» What to work on
The expected output is the full data, repeated exactly, without pictures.

» Object matching data
____________

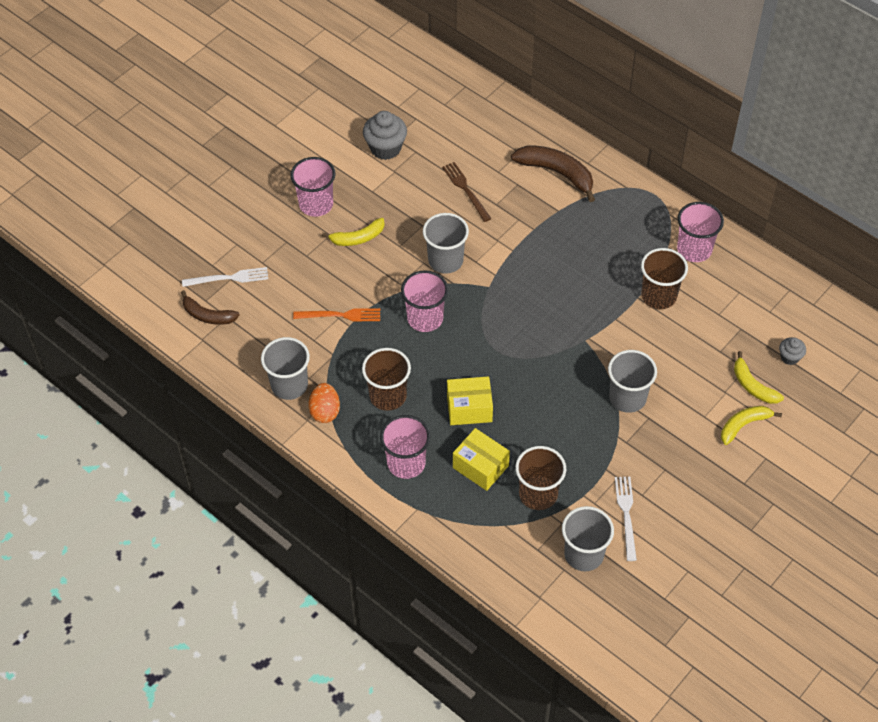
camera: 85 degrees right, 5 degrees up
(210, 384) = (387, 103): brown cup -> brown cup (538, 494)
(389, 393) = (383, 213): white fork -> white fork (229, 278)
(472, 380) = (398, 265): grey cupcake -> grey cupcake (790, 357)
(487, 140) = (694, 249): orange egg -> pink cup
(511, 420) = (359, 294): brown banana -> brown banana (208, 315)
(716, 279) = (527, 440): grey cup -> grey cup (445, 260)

____________

» Result of the task
camera: 85 degrees right, 5 degrees up
(210, 384) = (387, 103): brown cup -> brown cup (538, 494)
(389, 393) = (383, 213): white fork -> white fork (229, 278)
(472, 380) = (398, 265): grey cupcake -> grey cupcake (790, 357)
(487, 140) = (694, 249): orange egg -> pink cup
(511, 420) = (359, 294): brown banana -> brown banana (208, 315)
(716, 279) = (527, 440): grey cup -> grey cup (445, 260)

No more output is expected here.